=== What you should do ===
Revise the entries from the line with "Pooja [1118, 158]" up to and including the last line, changing "September" to "October" and keeping all else as it stands; give back only those lines.

=== Dataset entries ===
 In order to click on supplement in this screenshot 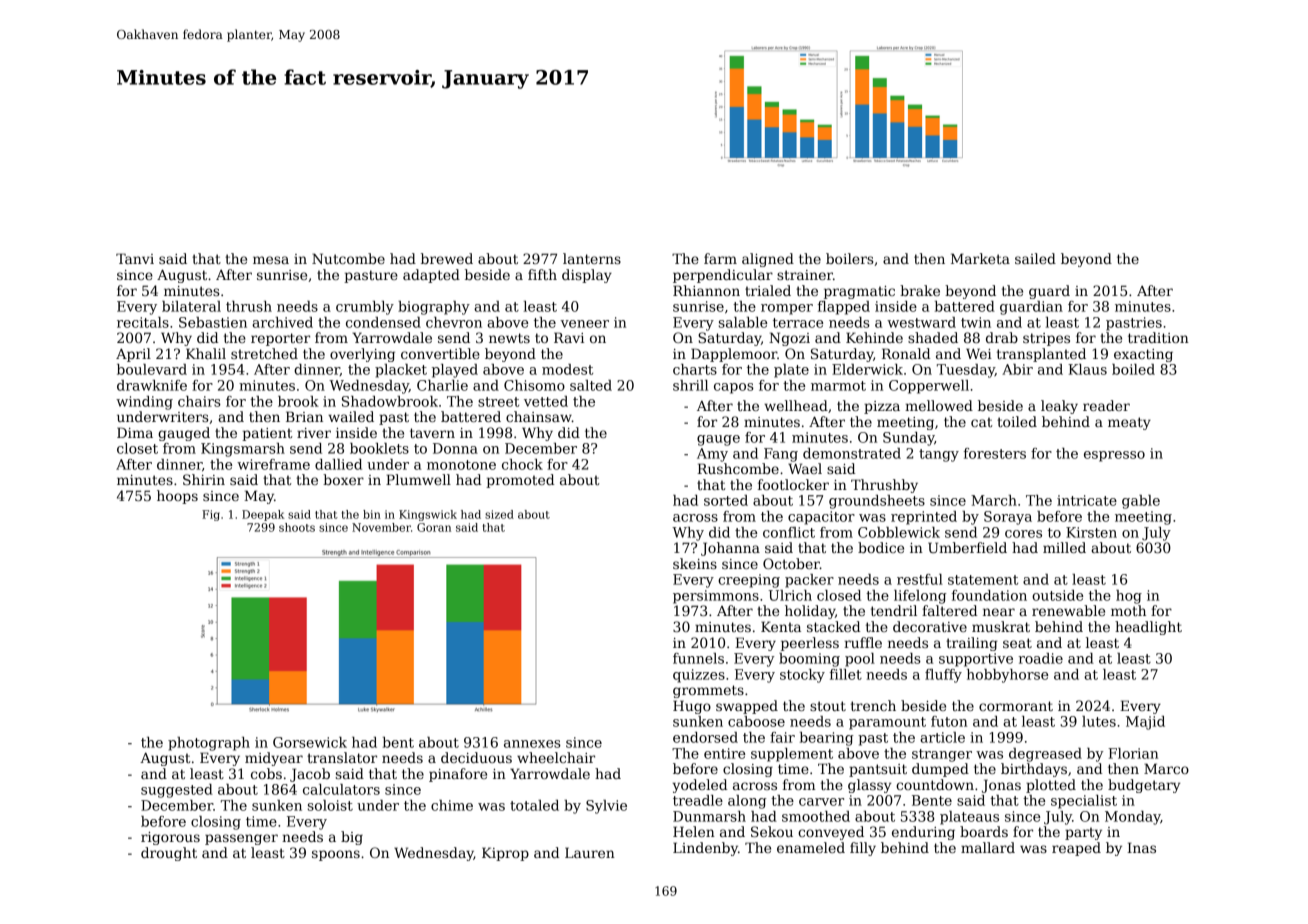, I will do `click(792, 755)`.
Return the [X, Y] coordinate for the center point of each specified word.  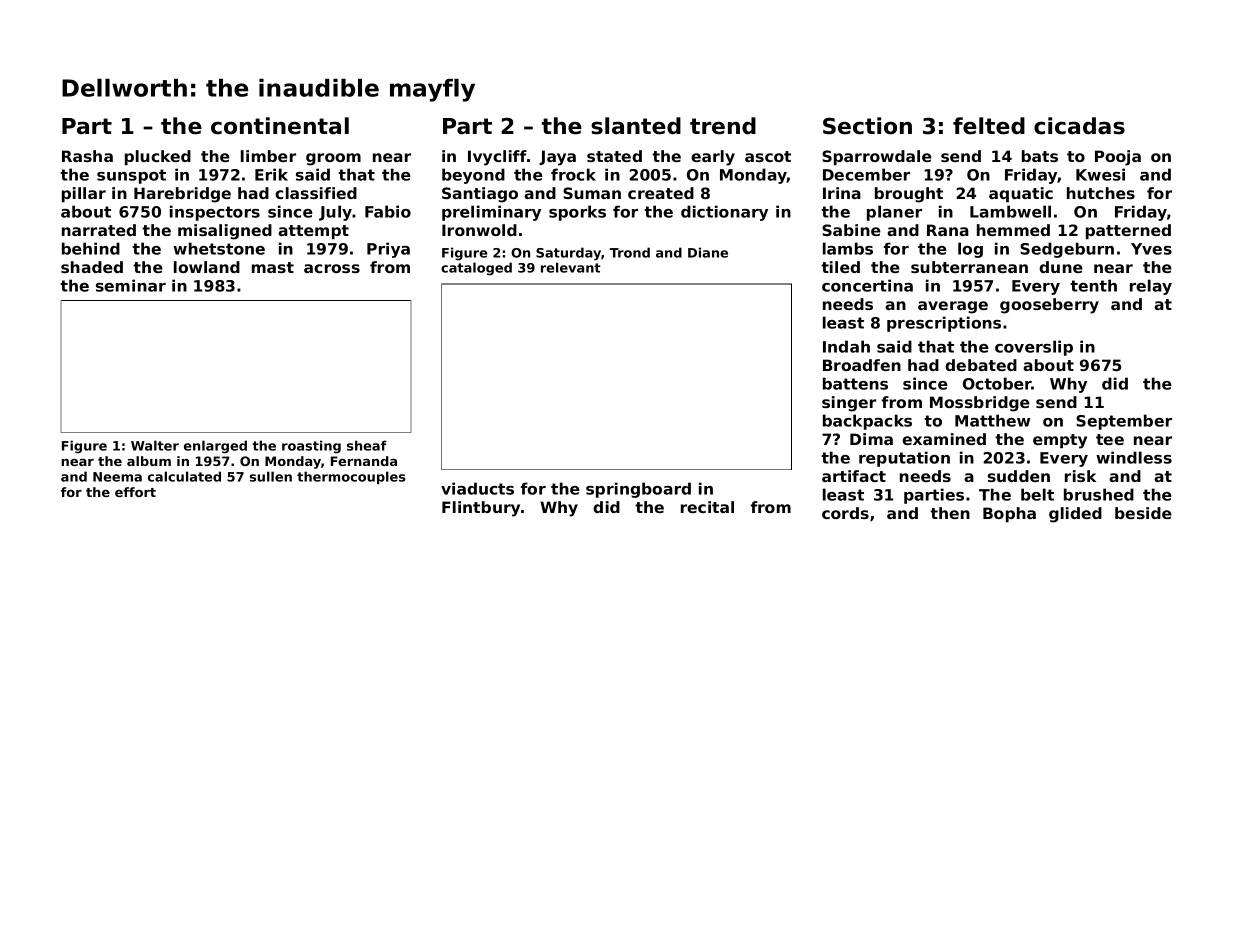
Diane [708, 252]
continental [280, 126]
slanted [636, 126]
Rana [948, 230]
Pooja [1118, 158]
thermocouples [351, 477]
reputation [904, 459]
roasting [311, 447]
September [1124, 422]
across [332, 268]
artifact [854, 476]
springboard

=== Solved exercise ===
Pooja [1118, 158]
thermocouples [351, 477]
reputation [904, 459]
roasting [311, 447]
October [1124, 422]
across [332, 268]
artifact [854, 476]
springboard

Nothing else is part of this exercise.